> Work request
Reproduce the records below exactly, but only between the lines holding "camera: 30 degrees left, 15 degrees up" and "brown boat [324,214,387,291]", inclusive.

+ + + + + + +

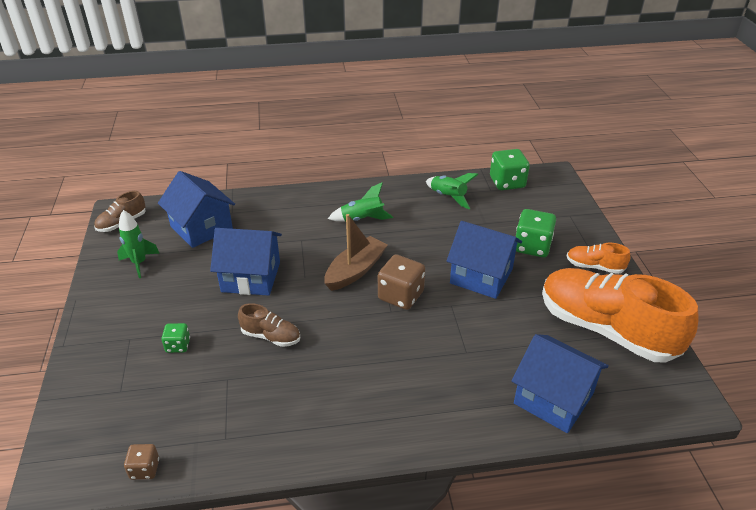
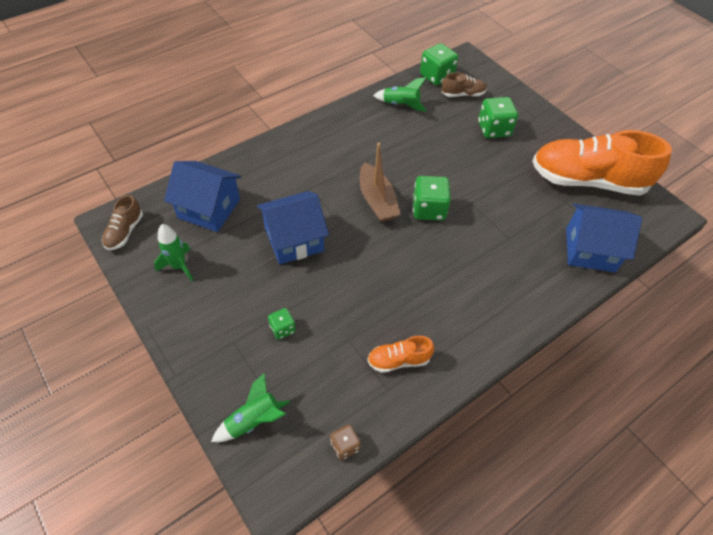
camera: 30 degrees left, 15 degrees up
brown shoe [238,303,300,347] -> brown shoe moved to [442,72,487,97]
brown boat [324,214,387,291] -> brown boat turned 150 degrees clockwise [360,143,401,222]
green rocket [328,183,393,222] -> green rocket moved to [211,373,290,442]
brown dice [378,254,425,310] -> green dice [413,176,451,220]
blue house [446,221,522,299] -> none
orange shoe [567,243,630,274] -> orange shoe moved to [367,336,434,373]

+ + + + + + +

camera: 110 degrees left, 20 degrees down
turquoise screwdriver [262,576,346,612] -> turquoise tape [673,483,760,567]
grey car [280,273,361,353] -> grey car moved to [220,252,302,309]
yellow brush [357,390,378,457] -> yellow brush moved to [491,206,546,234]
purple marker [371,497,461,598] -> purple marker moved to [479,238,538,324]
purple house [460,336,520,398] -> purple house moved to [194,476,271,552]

+ + + + + + +

> Solved exercise
camera: 30 degrees left, 15 degrees up
brown shoe [238,303,300,347] -> brown shoe moved to [442,72,487,97]
brown boat [324,214,387,291] -> brown boat turned 150 degrees clockwise [360,143,401,222]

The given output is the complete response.